== Work instructions ==
From the listing below, count the lines that contain the string "middle", then state only that number.

== Listed records ==
- - - - -

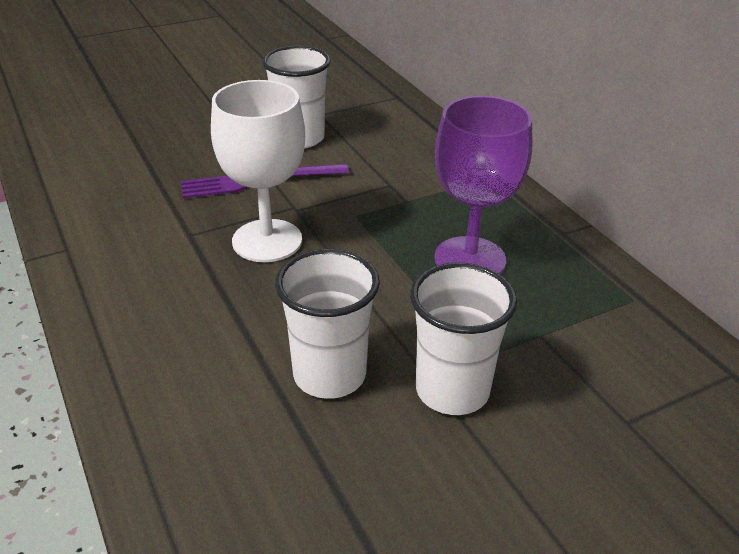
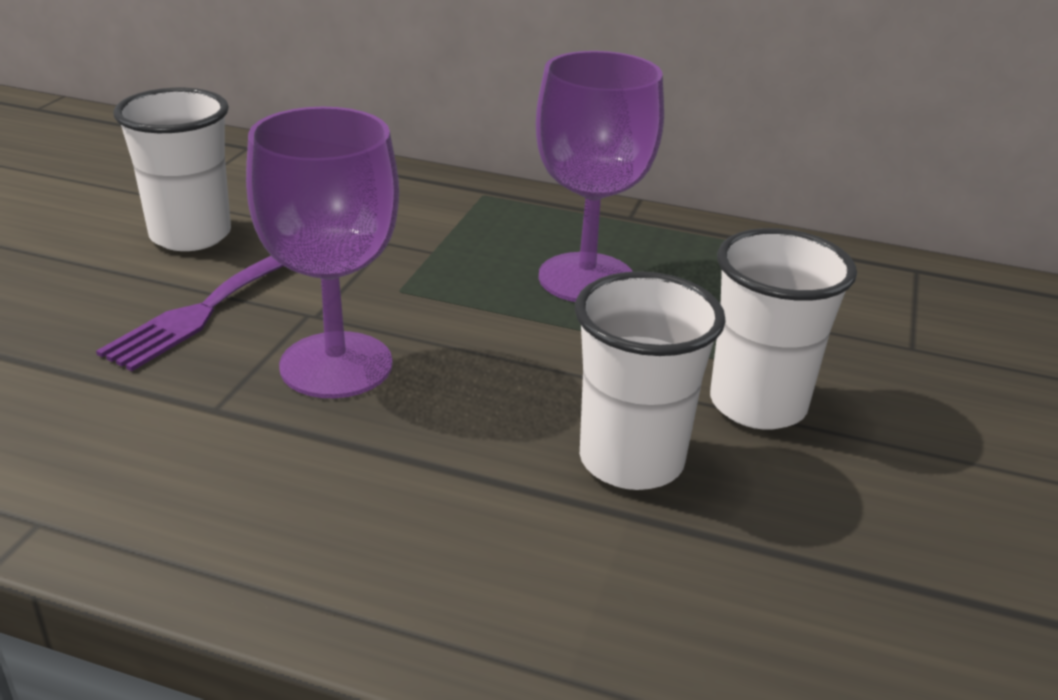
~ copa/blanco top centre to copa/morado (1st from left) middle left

- - - - -

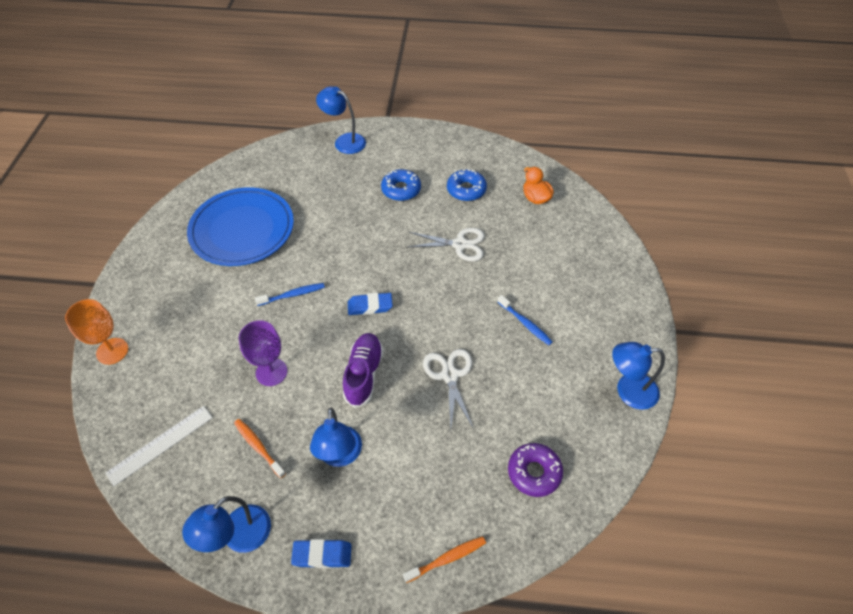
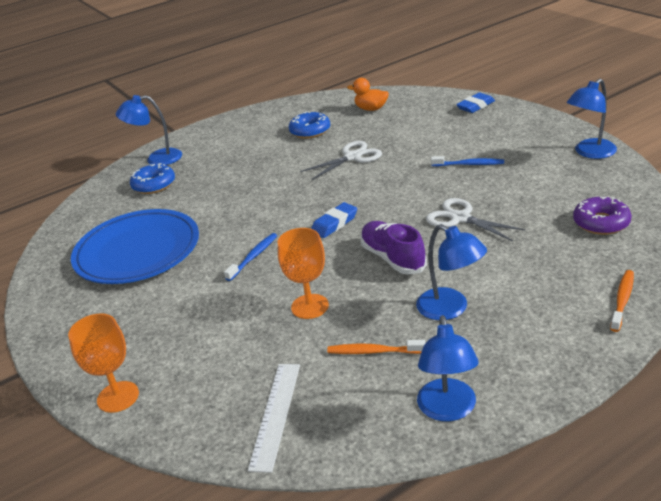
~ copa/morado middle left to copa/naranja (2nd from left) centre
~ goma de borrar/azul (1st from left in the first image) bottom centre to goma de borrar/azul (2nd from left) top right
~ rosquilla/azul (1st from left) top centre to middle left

- - - - -

== Solved problem ==
3